BEGIN Dataset excerpt
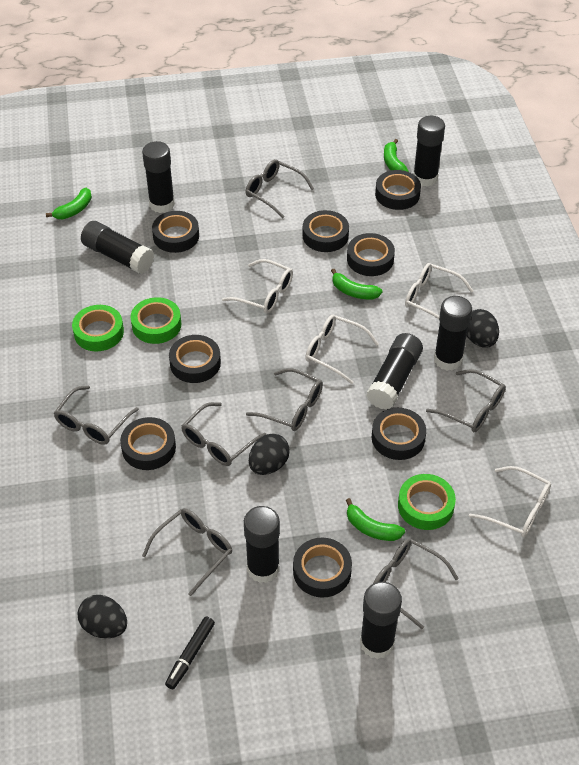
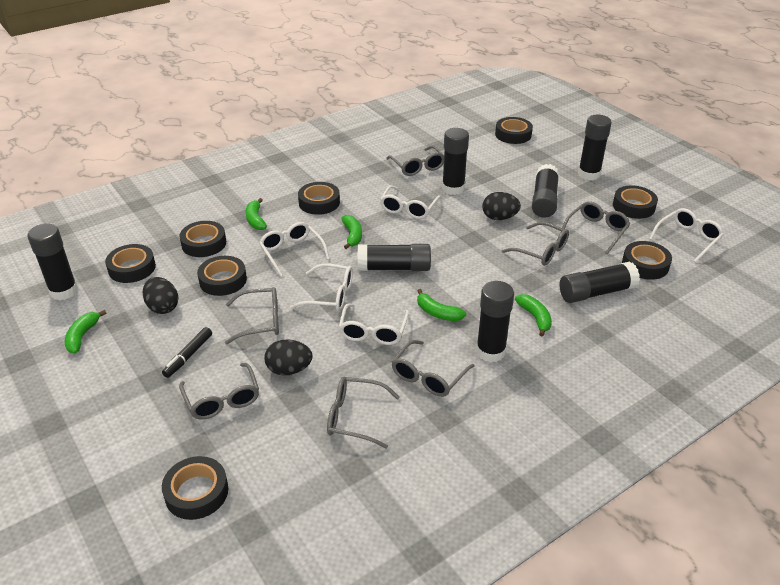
green banana: 4 -> 5
green tape: 3 -> 0
white glasses: 4 -> 5

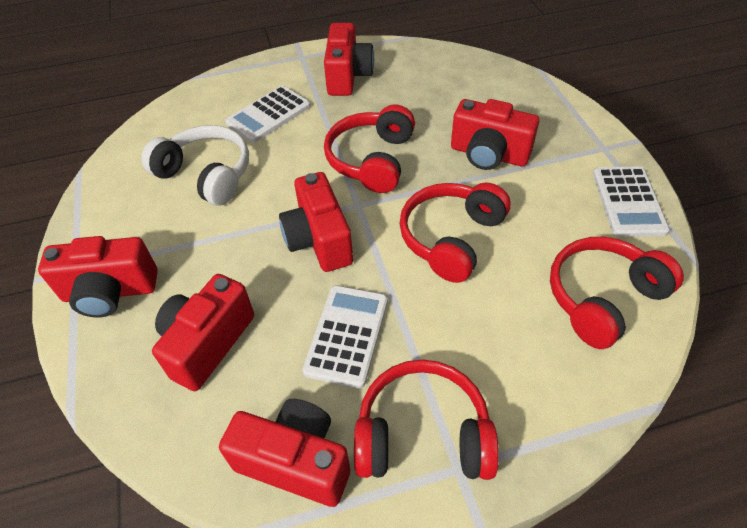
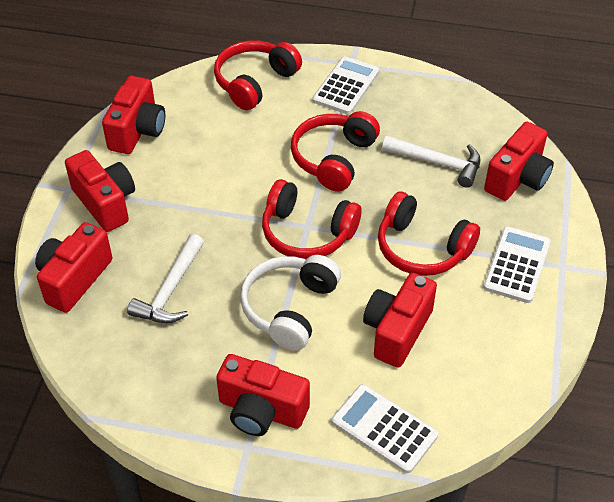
white hammer: 0 -> 2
END Dataset excerpt
The data above should be repeated in full and exactly, with no pictures carried over.

- Answer to this exercise -
green banana: 4 -> 5
green tape: 3 -> 0
white glasses: 4 -> 5

white hammer: 0 -> 2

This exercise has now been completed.